■ Task to complete ■
Once the line containing "yellow triangle: (592, 288)" is found in the entries below, reproduce it and every line after it, stopping at and including the line containing "pink pentagon: (1195, 1028)"; reproduce nothing else, and keep each line exact.

[Recorded data]
Content starts

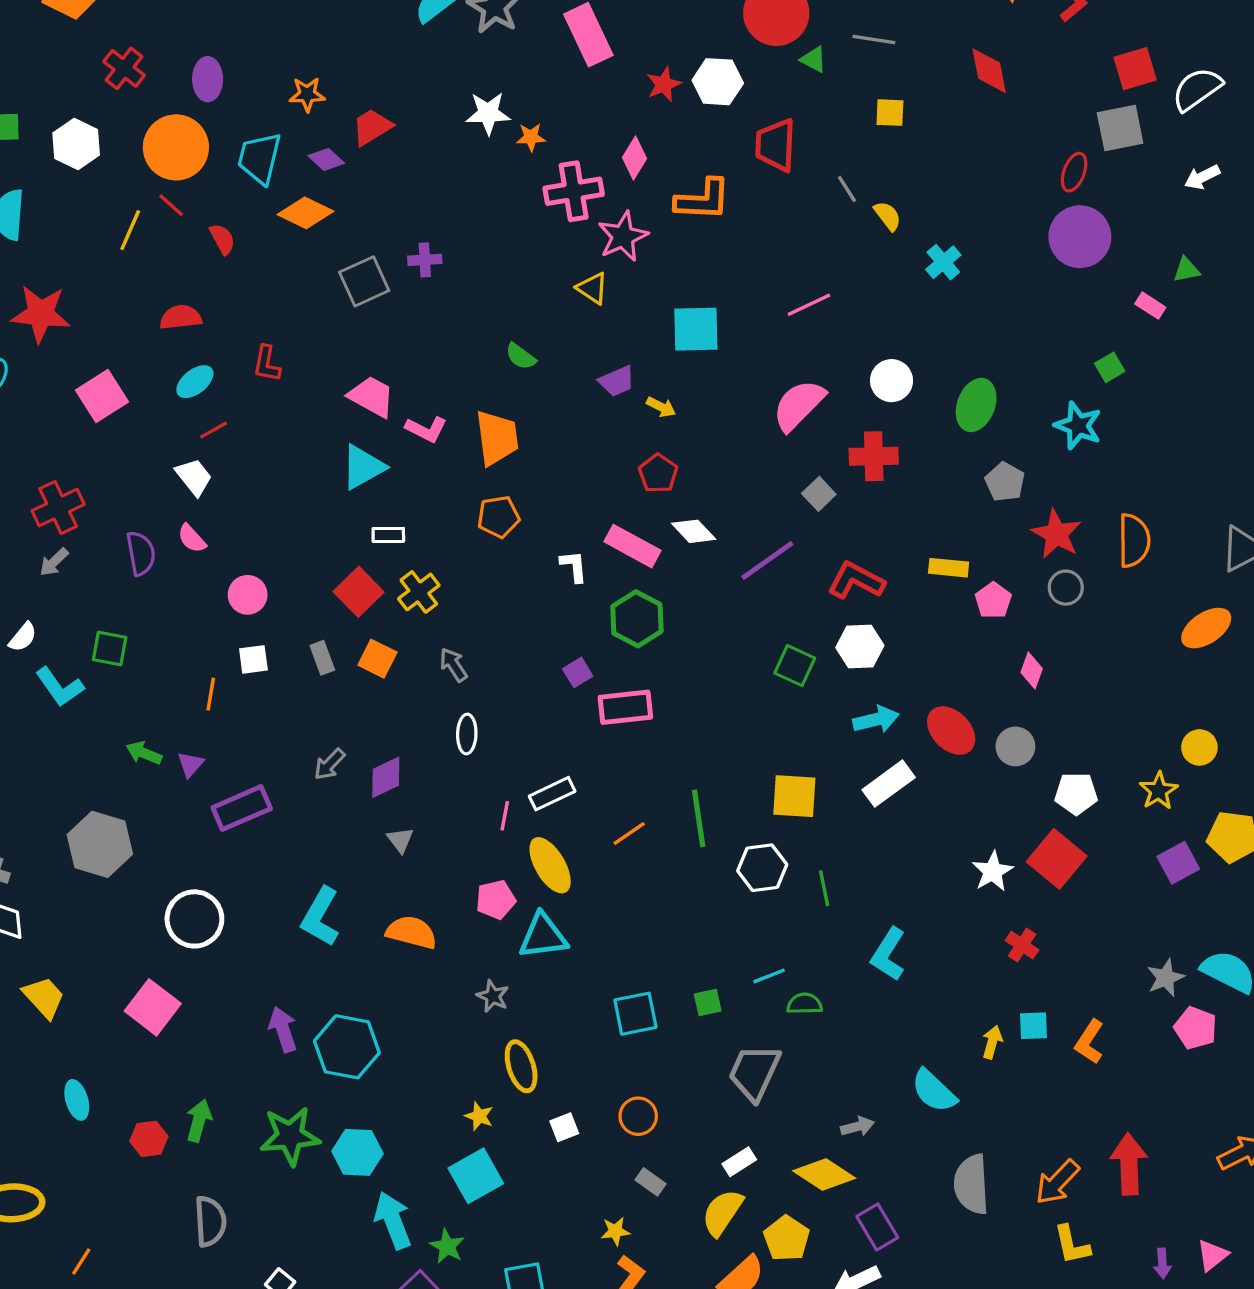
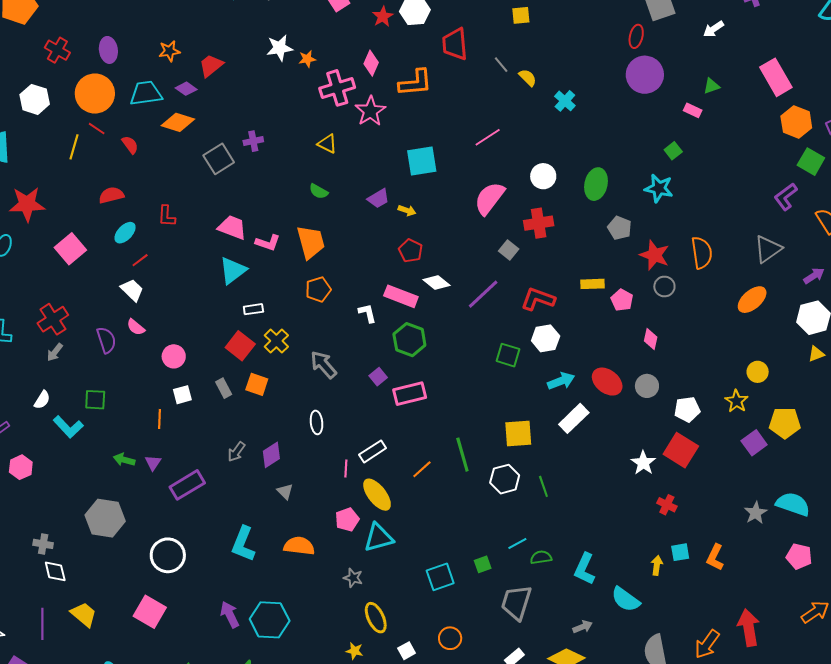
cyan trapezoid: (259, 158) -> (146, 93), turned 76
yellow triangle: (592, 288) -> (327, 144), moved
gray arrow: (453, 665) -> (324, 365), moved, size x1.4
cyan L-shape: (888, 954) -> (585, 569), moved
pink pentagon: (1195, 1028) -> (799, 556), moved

Content ends
Content starts

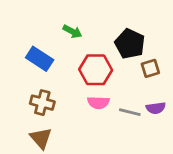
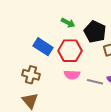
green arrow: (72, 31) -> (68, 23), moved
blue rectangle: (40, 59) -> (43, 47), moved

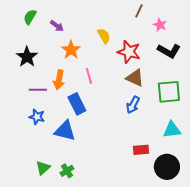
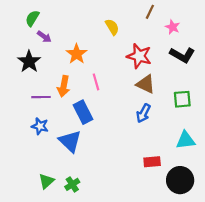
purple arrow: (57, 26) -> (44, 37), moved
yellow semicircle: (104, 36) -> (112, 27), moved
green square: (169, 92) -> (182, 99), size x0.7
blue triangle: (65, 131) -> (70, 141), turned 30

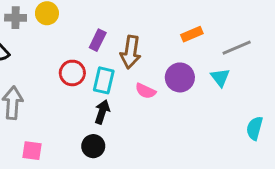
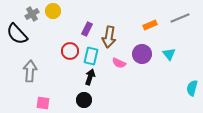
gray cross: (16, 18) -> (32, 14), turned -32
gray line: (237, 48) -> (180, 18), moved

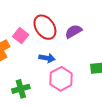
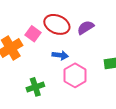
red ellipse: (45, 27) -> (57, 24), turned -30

Content ends
Content starts

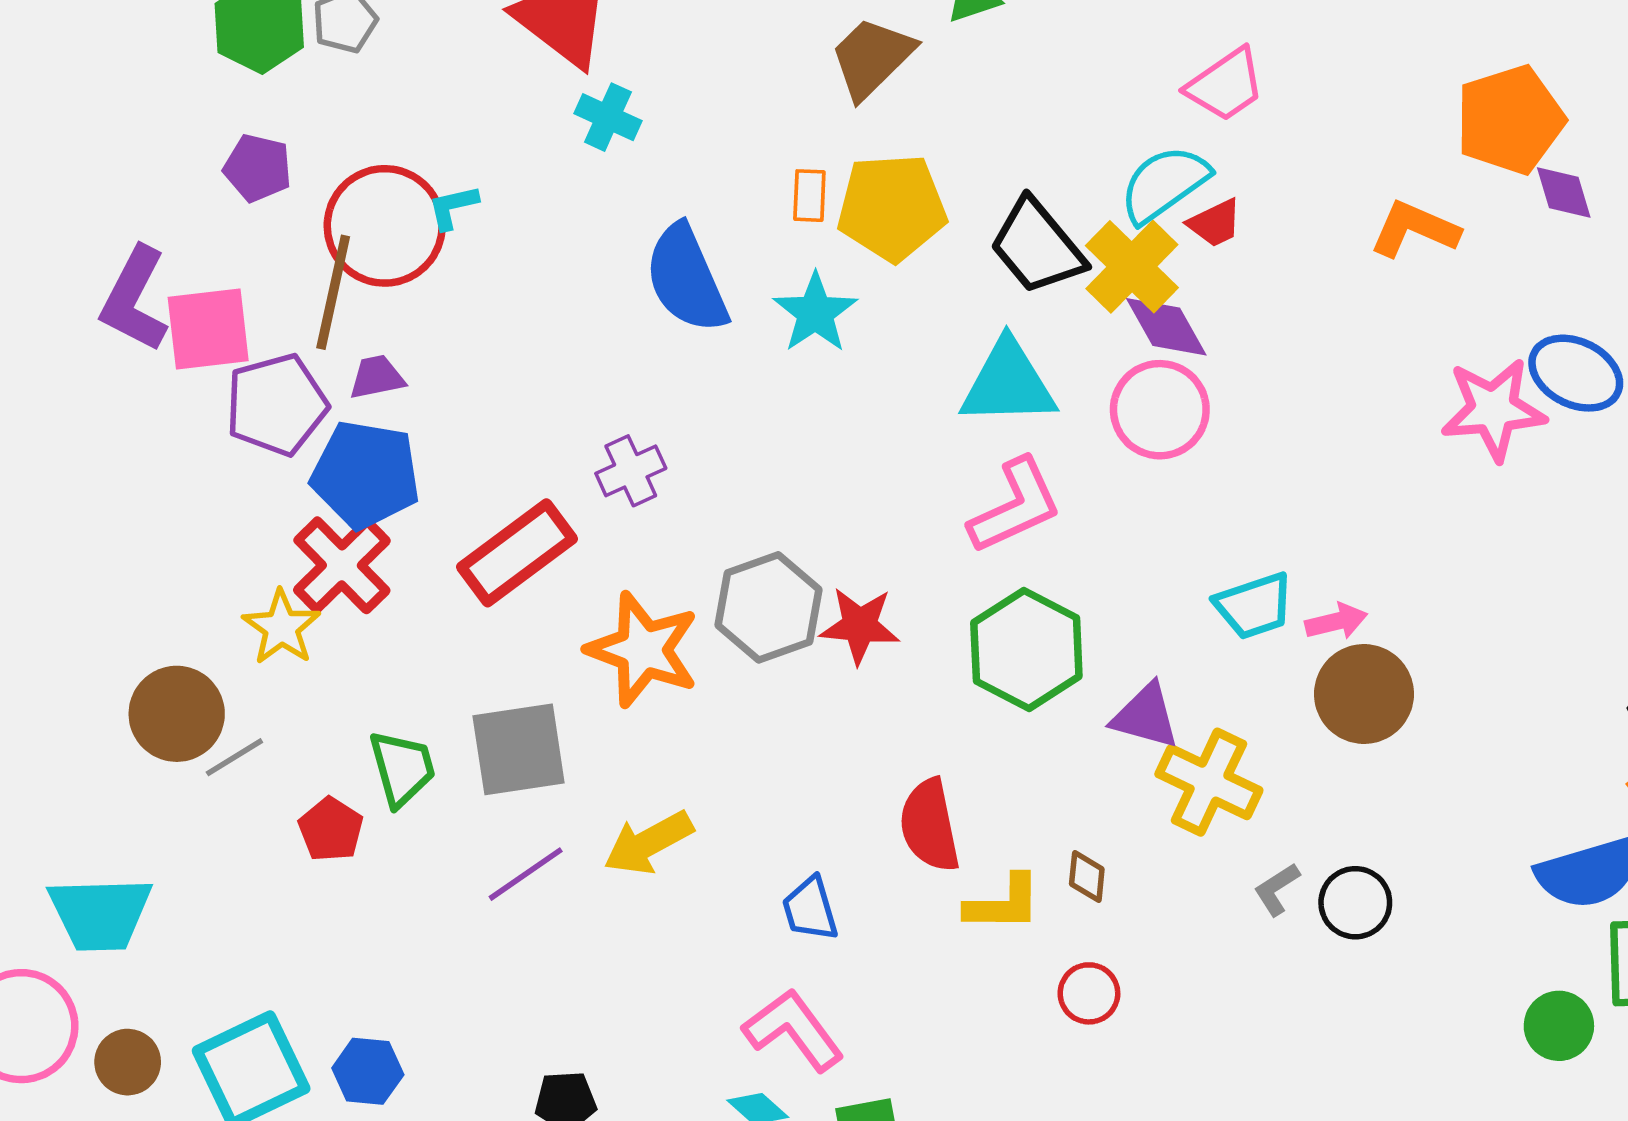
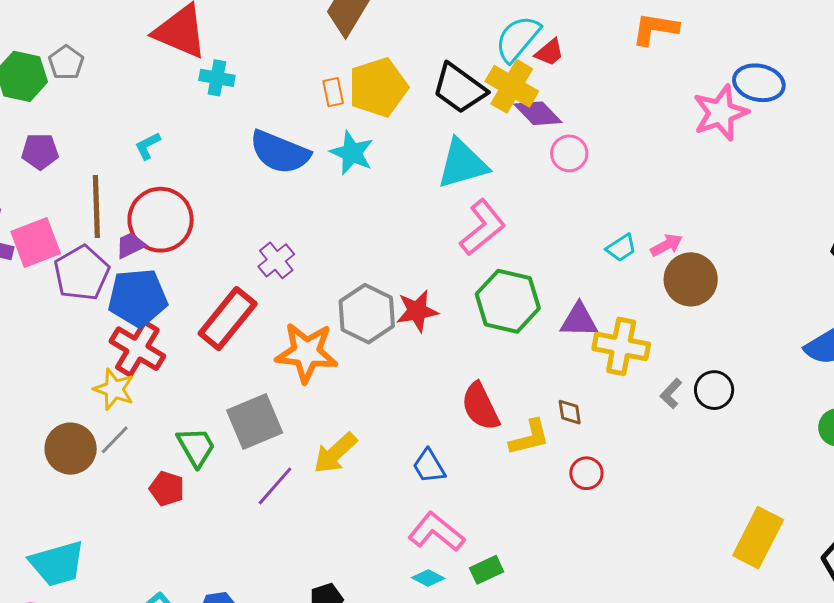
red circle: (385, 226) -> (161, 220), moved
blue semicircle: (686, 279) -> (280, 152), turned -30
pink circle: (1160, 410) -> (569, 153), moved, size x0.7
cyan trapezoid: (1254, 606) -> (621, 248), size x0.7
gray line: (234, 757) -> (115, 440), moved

Content ends

■ Exercise solution ■
yellow triangle: (592, 288) -> (327, 144), moved
gray arrow: (453, 665) -> (324, 365), moved, size x1.4
cyan L-shape: (888, 954) -> (585, 569), moved
pink pentagon: (1195, 1028) -> (799, 556), moved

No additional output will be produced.